#### Dataset records
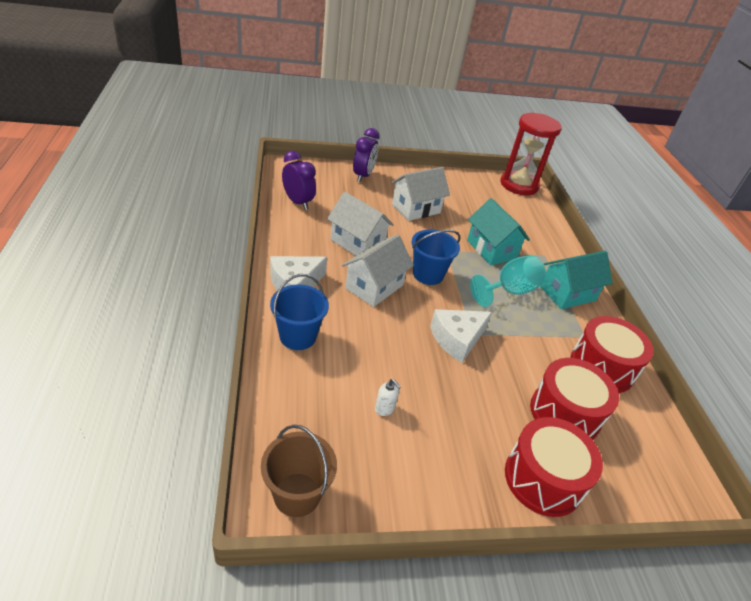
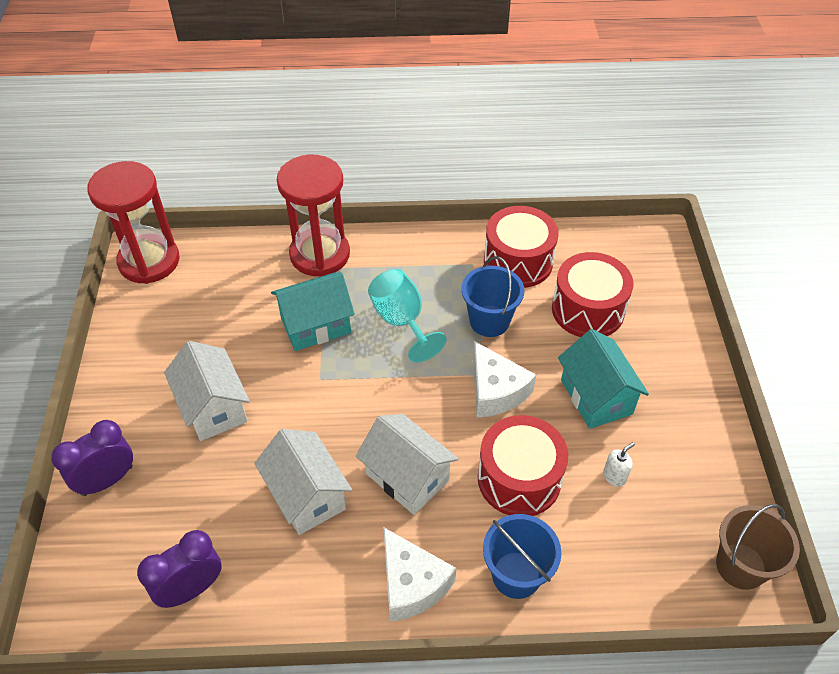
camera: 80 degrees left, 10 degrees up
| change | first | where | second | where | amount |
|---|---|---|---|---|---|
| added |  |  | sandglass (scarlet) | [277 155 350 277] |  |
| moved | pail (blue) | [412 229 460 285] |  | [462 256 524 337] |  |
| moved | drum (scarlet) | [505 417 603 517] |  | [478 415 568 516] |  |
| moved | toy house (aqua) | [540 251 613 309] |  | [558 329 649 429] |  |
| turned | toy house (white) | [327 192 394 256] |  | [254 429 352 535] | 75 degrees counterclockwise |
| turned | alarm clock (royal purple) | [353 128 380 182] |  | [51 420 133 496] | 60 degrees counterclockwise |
########
- _How to complete this task_:
Every line in the data that holds the string "degrees" should be copied.

- _Result below_:
camera: 80 degrees left, 10 degrees up
| turned | toy house (white) | [327 192 394 256] |  | [254 429 352 535] | 75 degrees counterclockwise |
| turned | alarm clock (royal purple) | [353 128 380 182] |  | [51 420 133 496] | 60 degrees counterclockwise |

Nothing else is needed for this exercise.